• [THE DATA]
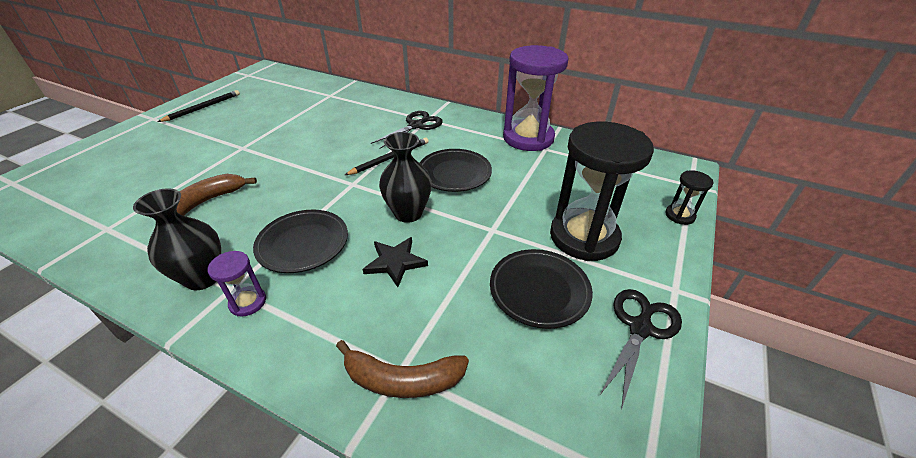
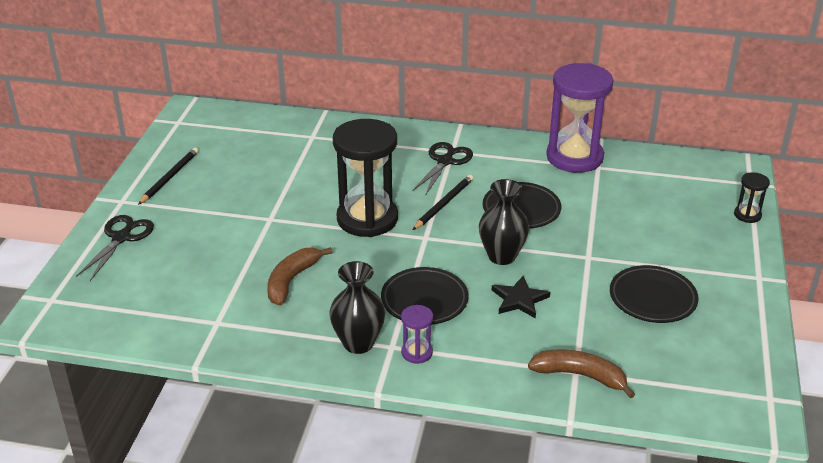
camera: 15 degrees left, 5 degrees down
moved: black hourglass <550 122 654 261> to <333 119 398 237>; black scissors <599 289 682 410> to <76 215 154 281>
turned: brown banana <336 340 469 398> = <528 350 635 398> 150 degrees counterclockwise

• [TASK GOAL] Collect from the data above every line that includes "degrees".

• [RESULT OF THIS TASK]
camera: 15 degrees left, 5 degrees down
turned: brown banana <336 340 469 398> = <528 350 635 398> 150 degrees counterclockwise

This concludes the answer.